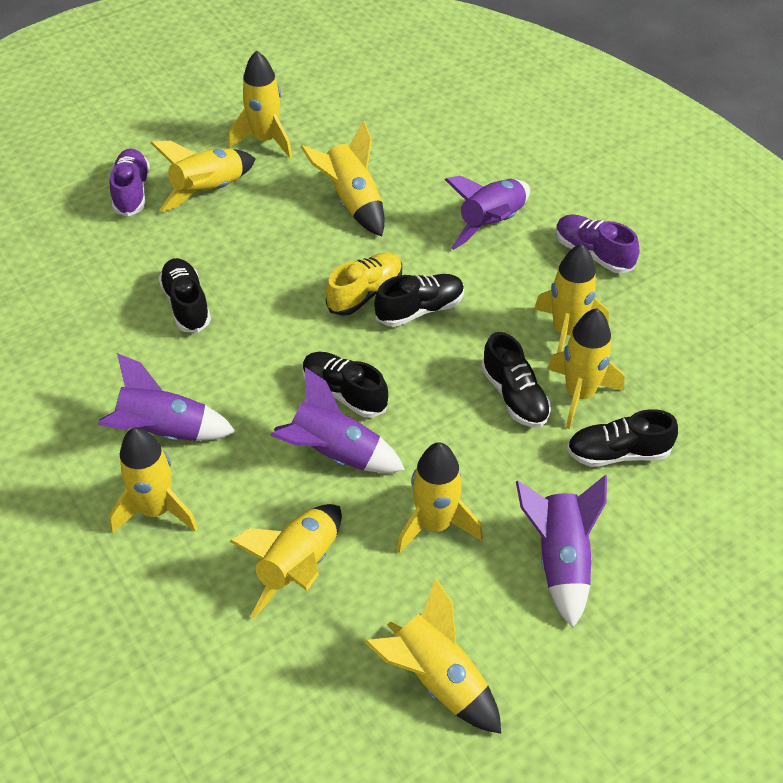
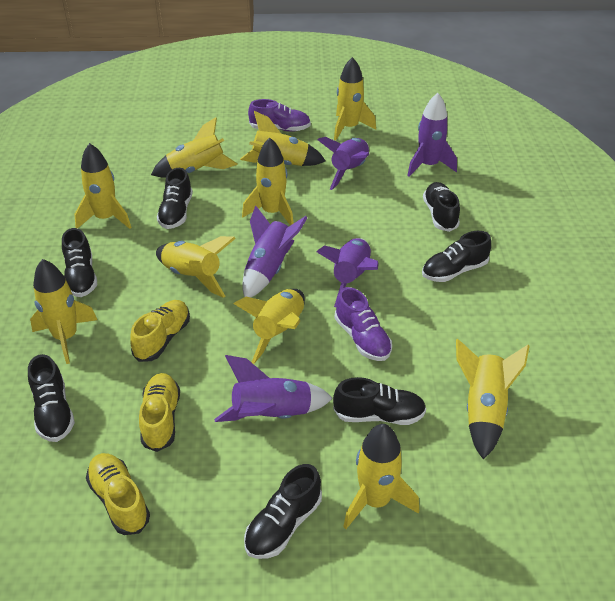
black shoe: 5 -> 7
purple rocket: 4 -> 5
yellow rocket: 9 -> 10
yellow shoe: 1 -> 3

The task
Write the listing out exactly, word for word, but omit the pictures.

Response to this exercise
black shoe: 5 -> 7
purple rocket: 4 -> 5
yellow rocket: 9 -> 10
yellow shoe: 1 -> 3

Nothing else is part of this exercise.